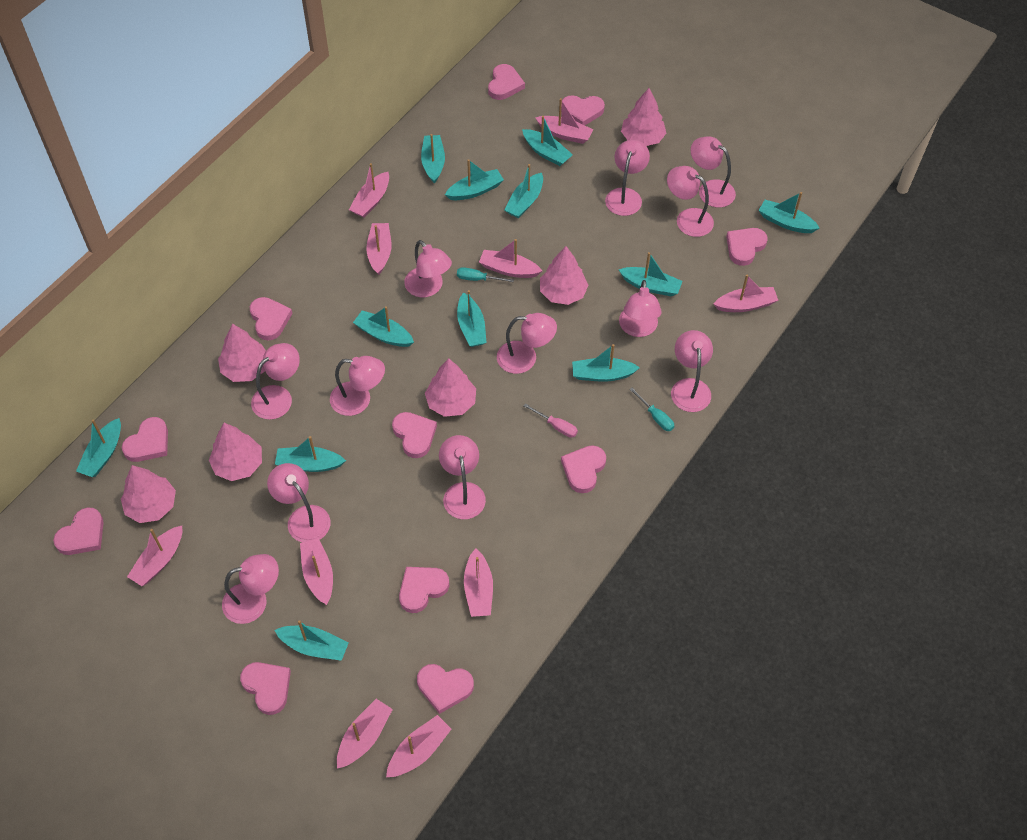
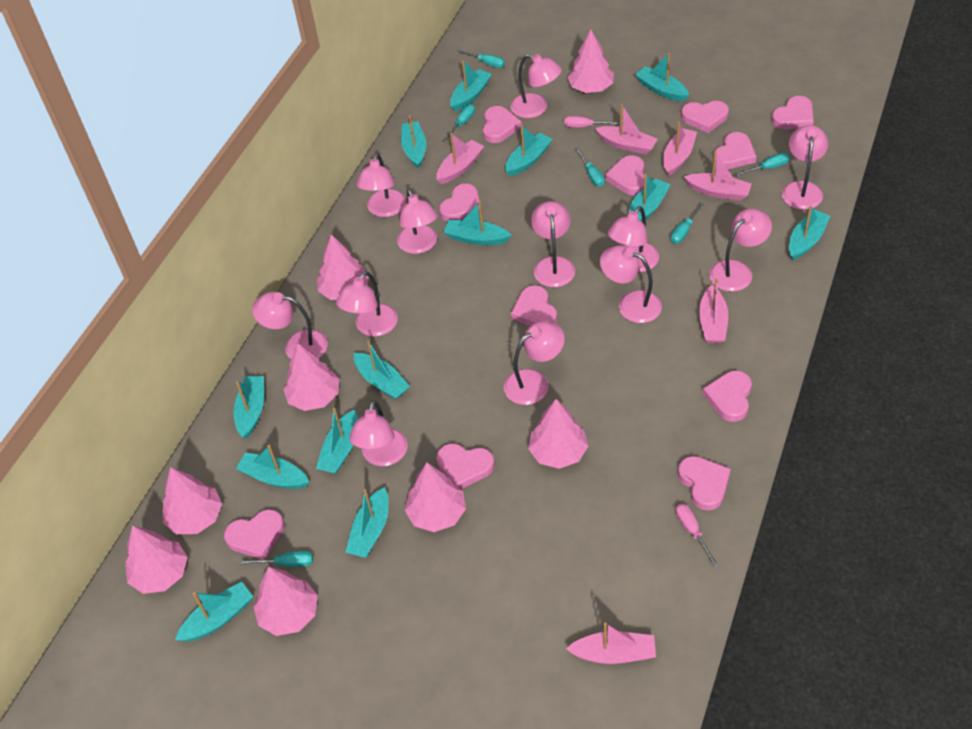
pink boat: 10 -> 6
pink screwdriver: 1 -> 2
pink tree: 6 -> 8
turquoise boat: 12 -> 13
turquoise screwdriver: 2 -> 6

-.-.-

Word for word, restate all of the material, omitting the images.

### Answer for this exercise
pink boat: 10 -> 6
pink screwdriver: 1 -> 2
pink tree: 6 -> 8
turquoise boat: 12 -> 13
turquoise screwdriver: 2 -> 6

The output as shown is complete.